(Dataset excerpt)

* START *

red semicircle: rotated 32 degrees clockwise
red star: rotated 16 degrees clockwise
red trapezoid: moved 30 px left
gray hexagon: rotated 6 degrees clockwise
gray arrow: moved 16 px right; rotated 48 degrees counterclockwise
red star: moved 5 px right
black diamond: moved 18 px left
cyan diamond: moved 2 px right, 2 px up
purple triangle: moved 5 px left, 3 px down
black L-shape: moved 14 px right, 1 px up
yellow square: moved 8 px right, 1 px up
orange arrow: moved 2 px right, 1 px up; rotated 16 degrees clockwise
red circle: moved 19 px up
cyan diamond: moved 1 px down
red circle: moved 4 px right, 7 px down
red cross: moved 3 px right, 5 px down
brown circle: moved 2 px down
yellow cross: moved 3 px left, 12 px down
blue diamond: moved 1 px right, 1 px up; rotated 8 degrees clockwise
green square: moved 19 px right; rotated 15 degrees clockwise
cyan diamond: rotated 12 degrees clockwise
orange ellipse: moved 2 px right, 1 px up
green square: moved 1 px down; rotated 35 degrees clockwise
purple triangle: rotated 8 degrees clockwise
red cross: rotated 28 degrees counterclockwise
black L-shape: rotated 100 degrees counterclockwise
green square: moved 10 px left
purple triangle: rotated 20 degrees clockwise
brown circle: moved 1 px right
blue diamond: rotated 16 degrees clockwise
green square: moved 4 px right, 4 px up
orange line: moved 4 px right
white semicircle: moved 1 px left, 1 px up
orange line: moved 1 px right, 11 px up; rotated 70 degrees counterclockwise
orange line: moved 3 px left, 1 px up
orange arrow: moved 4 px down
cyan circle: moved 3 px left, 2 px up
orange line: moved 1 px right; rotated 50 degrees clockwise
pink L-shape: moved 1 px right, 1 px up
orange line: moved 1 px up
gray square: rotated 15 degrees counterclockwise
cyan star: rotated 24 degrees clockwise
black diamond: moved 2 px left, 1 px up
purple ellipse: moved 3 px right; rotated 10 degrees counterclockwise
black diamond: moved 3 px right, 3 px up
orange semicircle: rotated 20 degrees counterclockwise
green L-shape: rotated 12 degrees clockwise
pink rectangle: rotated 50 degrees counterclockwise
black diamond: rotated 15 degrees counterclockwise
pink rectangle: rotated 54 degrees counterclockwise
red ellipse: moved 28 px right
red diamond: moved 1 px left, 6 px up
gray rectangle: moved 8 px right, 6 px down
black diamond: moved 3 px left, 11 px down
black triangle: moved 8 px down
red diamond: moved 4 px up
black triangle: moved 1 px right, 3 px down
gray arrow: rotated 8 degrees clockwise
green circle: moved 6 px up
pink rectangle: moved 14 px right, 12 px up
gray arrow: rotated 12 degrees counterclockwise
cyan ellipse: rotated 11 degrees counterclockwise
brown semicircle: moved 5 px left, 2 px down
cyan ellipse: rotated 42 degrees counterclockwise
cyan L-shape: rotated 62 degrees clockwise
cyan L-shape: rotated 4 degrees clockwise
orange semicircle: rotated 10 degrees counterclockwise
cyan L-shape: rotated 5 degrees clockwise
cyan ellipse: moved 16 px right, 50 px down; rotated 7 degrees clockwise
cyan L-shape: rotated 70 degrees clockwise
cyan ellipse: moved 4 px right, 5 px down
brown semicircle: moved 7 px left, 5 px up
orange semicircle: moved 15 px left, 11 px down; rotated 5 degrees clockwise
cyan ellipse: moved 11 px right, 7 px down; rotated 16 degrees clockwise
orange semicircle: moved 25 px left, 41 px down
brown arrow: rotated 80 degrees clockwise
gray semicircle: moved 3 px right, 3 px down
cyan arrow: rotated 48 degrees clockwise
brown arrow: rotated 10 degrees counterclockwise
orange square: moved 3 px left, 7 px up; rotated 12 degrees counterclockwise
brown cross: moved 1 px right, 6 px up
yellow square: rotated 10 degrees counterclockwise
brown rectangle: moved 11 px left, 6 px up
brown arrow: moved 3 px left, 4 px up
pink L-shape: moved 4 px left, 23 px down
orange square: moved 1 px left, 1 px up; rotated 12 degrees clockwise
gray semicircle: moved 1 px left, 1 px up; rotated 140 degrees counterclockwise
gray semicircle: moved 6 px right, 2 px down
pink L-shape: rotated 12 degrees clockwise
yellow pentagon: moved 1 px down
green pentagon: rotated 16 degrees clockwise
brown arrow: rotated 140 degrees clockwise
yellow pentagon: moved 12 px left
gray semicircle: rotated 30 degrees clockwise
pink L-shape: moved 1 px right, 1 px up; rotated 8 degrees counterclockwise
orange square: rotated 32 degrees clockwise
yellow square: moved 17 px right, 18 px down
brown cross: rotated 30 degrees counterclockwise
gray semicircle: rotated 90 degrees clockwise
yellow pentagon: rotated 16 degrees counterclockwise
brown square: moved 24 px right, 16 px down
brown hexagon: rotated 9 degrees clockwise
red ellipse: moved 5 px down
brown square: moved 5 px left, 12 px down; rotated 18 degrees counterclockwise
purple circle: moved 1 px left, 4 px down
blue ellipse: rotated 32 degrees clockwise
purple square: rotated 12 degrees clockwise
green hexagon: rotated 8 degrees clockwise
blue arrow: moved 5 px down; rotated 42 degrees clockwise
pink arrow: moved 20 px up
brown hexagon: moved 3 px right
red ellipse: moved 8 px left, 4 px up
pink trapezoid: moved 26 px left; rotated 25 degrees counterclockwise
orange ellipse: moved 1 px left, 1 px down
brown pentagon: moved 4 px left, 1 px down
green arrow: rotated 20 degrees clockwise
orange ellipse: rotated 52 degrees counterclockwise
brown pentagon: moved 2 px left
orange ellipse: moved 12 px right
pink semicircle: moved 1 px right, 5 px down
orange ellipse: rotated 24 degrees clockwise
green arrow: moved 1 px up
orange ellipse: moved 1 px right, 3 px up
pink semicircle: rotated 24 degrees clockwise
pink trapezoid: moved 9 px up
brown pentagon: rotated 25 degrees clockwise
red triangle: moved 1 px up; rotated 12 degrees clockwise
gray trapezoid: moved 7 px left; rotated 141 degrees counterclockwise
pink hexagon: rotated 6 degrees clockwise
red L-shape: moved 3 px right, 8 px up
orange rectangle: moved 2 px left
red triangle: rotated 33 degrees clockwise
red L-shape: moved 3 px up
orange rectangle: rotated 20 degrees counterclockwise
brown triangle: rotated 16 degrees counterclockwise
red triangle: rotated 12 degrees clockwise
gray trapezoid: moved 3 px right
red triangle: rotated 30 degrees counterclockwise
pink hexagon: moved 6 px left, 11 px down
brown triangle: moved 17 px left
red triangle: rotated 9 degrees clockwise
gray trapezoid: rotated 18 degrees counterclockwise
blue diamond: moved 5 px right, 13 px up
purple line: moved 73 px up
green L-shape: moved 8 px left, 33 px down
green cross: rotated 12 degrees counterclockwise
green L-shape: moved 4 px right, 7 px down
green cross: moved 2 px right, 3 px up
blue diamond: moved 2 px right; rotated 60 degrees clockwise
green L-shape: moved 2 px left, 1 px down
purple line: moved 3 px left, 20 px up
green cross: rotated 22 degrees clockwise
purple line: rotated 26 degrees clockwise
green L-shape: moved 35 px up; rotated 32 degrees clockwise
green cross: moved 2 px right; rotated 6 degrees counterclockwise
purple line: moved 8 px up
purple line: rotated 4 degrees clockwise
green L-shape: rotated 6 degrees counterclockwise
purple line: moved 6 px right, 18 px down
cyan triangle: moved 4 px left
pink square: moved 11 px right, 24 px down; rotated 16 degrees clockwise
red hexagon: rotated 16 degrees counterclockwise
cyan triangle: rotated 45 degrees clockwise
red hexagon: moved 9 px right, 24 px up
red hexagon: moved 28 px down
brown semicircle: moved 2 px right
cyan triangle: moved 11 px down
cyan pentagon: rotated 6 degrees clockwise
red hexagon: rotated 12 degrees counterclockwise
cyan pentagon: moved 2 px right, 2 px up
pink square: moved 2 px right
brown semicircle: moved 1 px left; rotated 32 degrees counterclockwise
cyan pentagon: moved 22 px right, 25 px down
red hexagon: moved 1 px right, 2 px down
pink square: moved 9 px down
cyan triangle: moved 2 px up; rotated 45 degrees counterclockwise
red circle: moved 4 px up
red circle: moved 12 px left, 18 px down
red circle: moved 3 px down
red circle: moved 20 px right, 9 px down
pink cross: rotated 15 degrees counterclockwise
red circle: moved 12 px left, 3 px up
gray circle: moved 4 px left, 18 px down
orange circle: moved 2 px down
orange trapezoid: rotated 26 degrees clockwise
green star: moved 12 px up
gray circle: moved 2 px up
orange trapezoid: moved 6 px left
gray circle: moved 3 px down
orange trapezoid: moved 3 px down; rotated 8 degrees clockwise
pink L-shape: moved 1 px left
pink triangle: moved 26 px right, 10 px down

* END *

What you need to do: Report how many lines in the records contain the word "rectangle". Give only the number.

The response: 7